(Items from a spatial question set)
++++

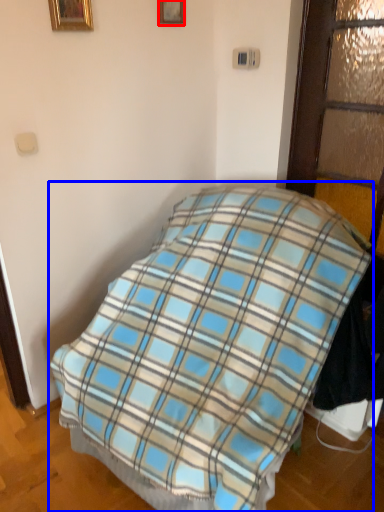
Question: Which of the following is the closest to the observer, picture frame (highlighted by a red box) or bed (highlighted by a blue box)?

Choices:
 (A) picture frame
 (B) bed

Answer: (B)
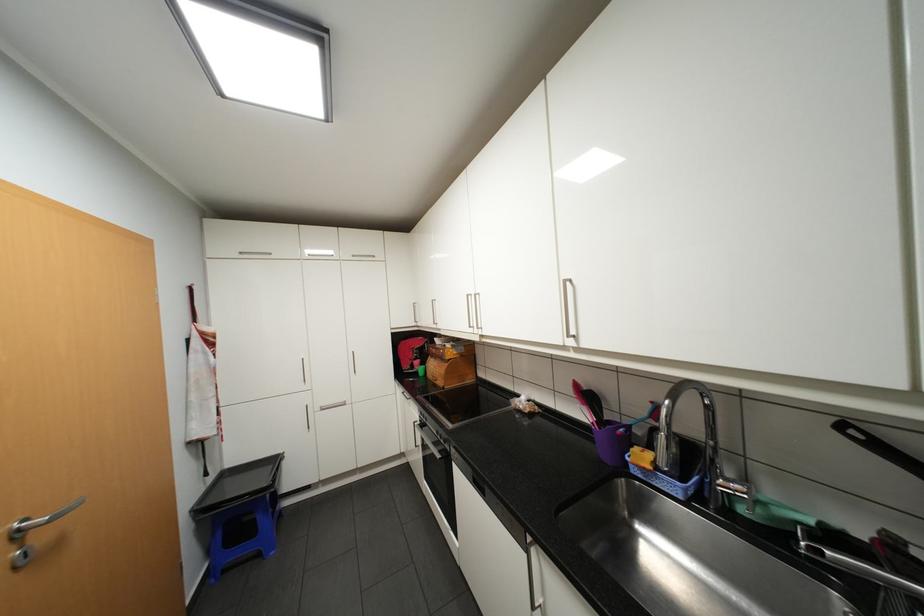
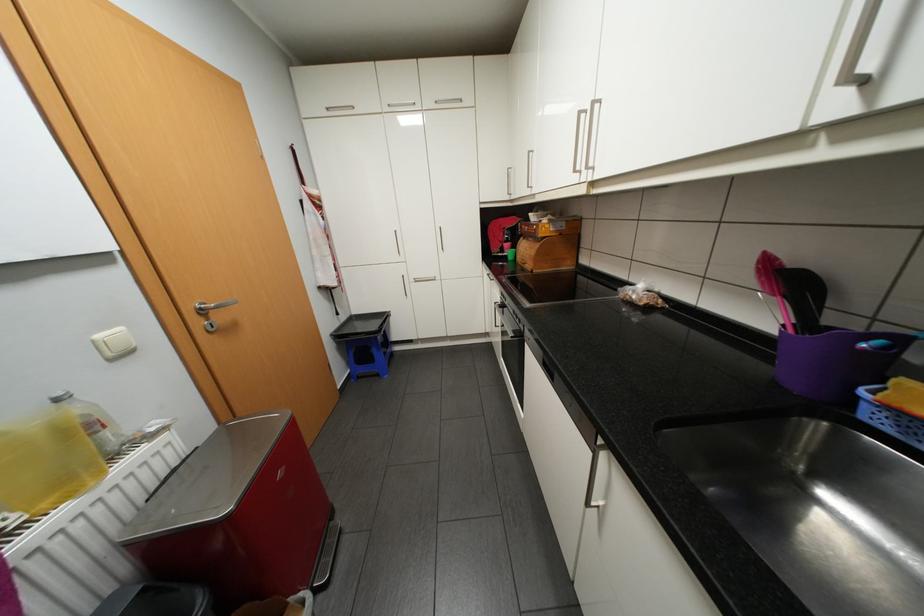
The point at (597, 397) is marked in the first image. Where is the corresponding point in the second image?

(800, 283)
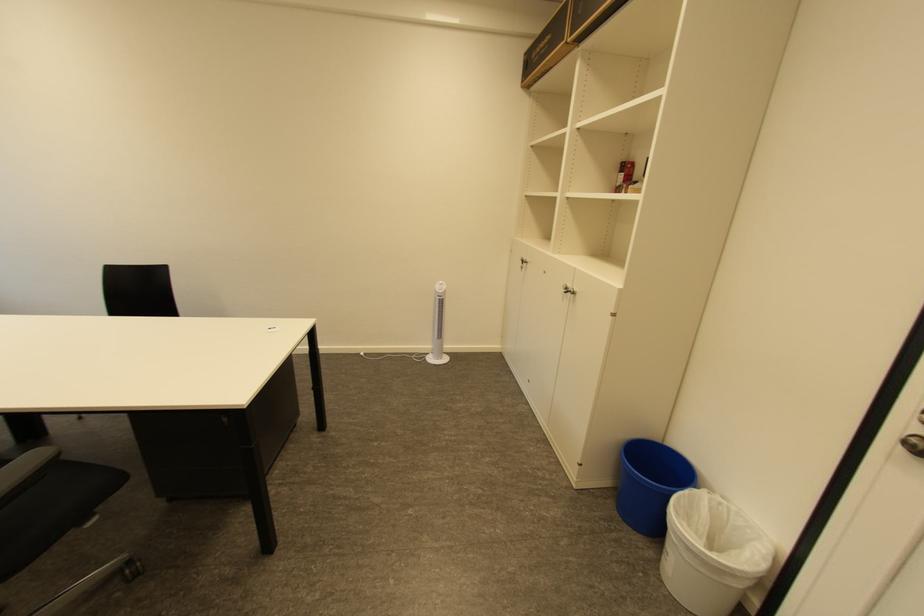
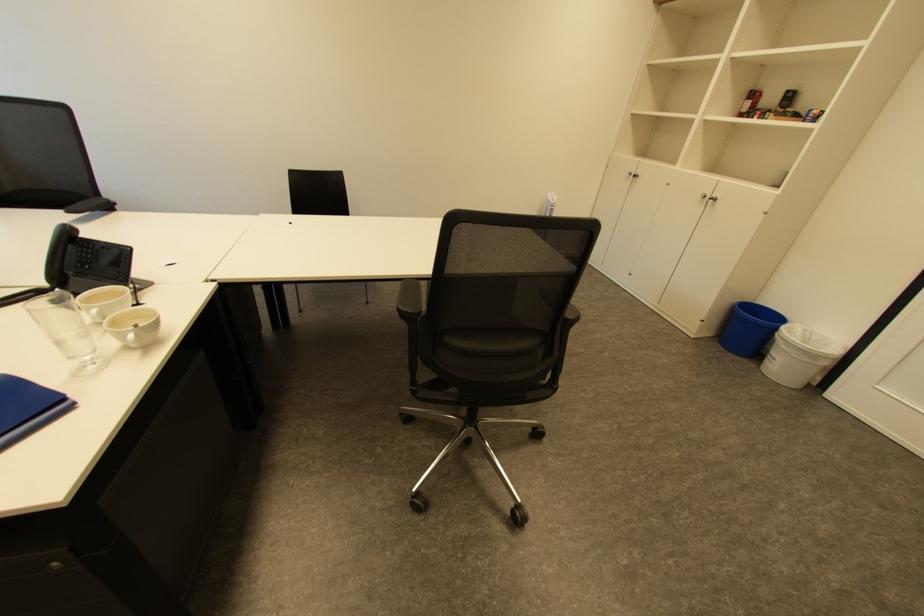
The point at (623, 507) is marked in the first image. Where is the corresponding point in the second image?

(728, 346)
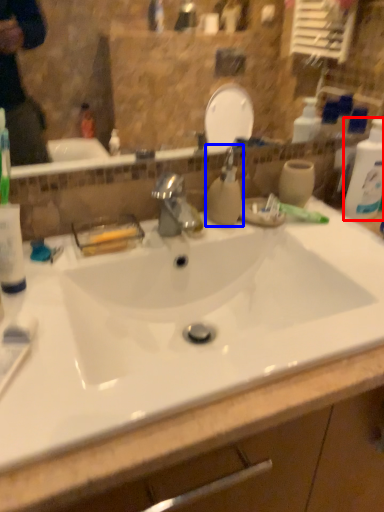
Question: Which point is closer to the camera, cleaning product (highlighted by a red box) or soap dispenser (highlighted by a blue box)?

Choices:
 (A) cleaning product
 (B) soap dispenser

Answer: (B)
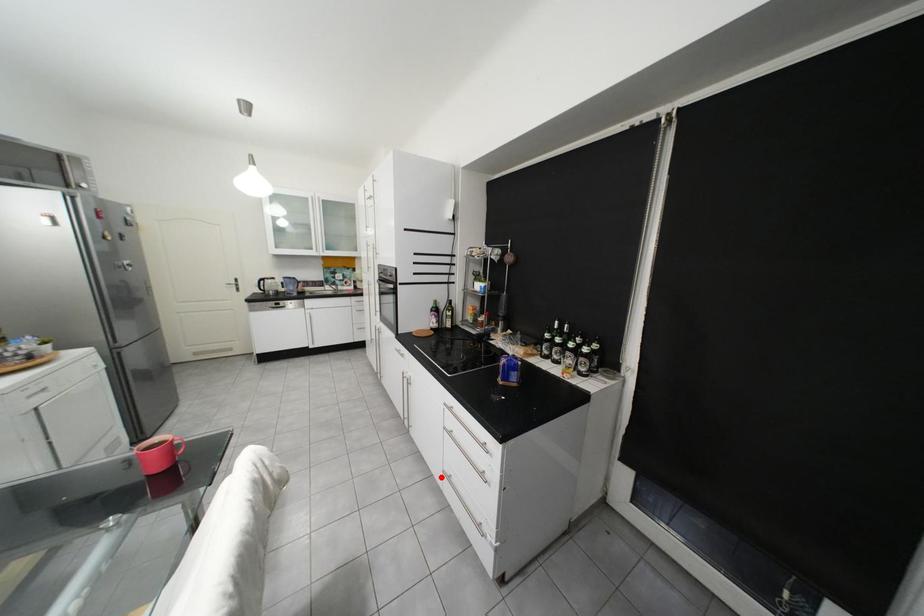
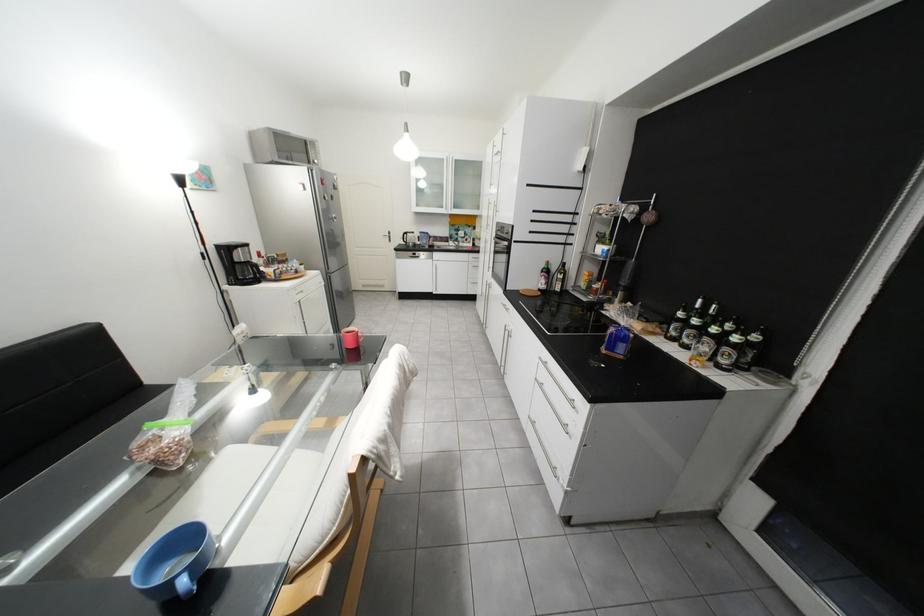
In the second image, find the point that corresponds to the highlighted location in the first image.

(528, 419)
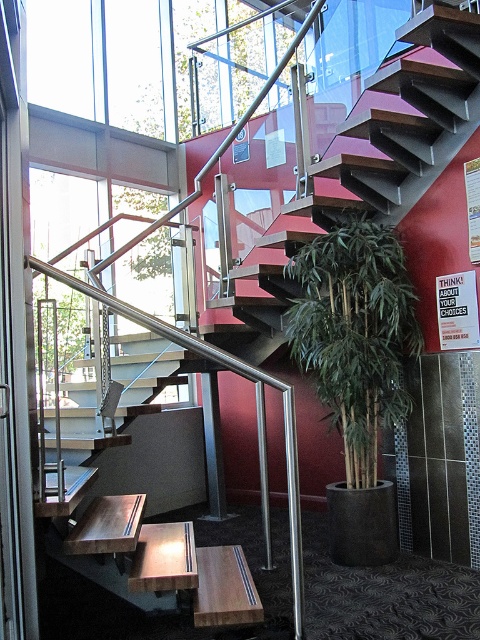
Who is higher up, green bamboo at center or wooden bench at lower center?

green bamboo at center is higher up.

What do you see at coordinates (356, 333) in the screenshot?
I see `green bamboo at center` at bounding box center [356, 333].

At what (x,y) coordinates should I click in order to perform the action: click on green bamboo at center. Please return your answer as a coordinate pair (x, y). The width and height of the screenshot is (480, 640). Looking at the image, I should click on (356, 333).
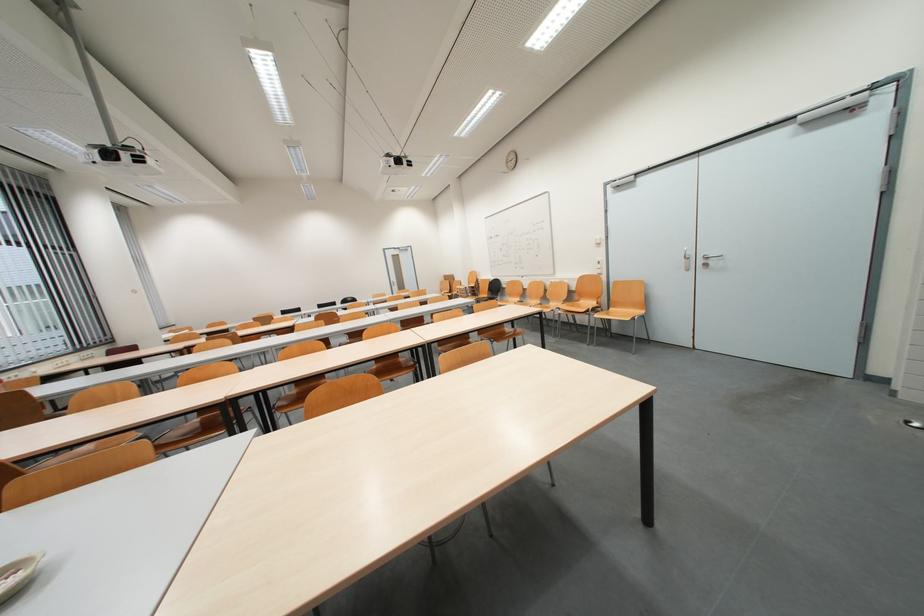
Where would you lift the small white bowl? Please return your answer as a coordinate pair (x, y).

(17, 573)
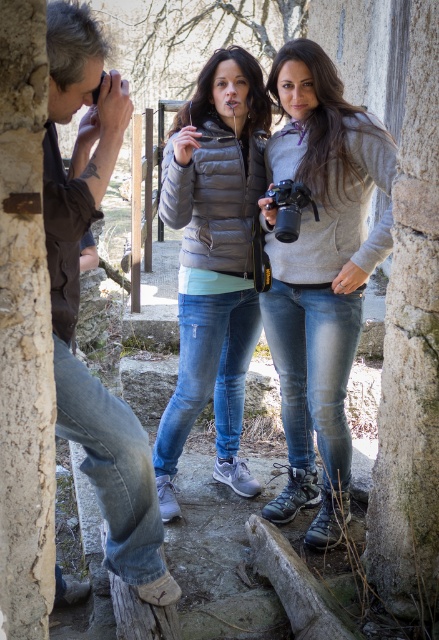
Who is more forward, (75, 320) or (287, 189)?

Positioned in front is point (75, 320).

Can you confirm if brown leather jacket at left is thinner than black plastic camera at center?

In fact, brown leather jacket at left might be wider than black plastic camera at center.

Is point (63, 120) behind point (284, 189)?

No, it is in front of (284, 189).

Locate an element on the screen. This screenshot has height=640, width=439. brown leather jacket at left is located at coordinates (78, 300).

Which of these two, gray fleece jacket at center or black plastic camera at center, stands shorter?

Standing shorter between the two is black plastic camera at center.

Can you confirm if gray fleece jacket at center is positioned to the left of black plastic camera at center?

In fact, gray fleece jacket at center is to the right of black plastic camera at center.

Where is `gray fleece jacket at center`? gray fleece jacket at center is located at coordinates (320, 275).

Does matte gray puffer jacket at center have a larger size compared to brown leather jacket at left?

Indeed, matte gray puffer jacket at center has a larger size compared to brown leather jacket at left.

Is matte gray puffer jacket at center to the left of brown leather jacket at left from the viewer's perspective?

++++

Return the items word for word, from the line holding "The point at (623, 507)" through the line holding "center [356, 333].", with both lines included and the pictures left out.

The point at (623, 507) is marked in the first image. Where is the corresponding point in the second image?

(728, 346)
Question: Which point is closer to the camera, cleaning product (highlighted by a red box) or soap dispenser (highlighted by a blue box)?

Choices:
 (A) cleaning product
 (B) soap dispenser

Answer: (B)
In the second image, find the point that corresponds to the highlighted location in the first image.

(528, 419)
Who is higher up, green bamboo at center or wooden bench at lower center?

green bamboo at center is higher up.

What do you see at coordinates (356, 333) in the screenshot?
I see `green bamboo at center` at bounding box center [356, 333].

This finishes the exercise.